EXERCISE DESCRIPTION
Everything from the line containing "Cabin Options: [1034,472,1402,811]" through the last line of the data below should be set down exactly, and nothing else.

RECORDS TO PROCESS

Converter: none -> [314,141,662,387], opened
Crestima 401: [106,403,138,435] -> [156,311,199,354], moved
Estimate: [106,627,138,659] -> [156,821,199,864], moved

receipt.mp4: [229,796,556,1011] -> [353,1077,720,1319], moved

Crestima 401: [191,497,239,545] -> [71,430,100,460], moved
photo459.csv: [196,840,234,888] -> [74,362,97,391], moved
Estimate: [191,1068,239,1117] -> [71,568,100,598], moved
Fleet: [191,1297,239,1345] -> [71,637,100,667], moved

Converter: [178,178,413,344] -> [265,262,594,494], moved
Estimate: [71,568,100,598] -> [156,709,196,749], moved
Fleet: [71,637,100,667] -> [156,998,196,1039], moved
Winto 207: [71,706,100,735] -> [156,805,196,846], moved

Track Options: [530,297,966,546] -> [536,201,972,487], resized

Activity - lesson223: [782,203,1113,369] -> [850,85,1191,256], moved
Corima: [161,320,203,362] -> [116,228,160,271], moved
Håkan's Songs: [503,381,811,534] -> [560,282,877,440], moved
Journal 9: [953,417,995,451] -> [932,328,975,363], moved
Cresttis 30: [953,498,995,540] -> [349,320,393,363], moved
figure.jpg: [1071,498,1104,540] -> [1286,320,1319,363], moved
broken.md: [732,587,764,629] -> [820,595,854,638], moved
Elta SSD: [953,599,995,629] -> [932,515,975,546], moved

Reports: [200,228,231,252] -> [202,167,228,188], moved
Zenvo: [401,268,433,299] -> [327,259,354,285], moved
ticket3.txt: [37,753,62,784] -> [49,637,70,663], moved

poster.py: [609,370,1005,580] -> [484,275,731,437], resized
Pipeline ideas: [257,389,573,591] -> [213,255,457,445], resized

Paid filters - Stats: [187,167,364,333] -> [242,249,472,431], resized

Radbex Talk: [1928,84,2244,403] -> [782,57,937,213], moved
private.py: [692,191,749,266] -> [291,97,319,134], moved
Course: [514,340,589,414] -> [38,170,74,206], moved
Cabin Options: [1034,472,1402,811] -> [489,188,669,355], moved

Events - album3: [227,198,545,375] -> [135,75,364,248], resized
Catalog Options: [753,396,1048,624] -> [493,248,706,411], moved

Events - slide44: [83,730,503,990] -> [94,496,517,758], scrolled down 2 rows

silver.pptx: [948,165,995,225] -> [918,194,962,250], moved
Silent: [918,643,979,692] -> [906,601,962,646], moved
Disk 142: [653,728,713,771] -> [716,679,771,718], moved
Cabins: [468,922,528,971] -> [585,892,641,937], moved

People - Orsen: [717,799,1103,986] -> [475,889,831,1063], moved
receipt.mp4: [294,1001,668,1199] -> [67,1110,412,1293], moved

SOLUTION TO THE EXERCISE
Cabin Options: [1034,472,1402,811] -> [489,188,669,355], moved

Events - album3: [227,198,545,375] -> [135,75,364,248], resized
Catalog Options: [753,396,1048,624] -> [493,248,706,411], moved

Events - slide44: [83,730,503,990] -> [94,496,517,758], scrolled down 2 rows

silver.pptx: [948,165,995,225] -> [918,194,962,250], moved
Silent: [918,643,979,692] -> [906,601,962,646], moved
Disk 142: [653,728,713,771] -> [716,679,771,718], moved
Cabins: [468,922,528,971] -> [585,892,641,937], moved

People - Orsen: [717,799,1103,986] -> [475,889,831,1063], moved
receipt.mp4: [294,1001,668,1199] -> [67,1110,412,1293], moved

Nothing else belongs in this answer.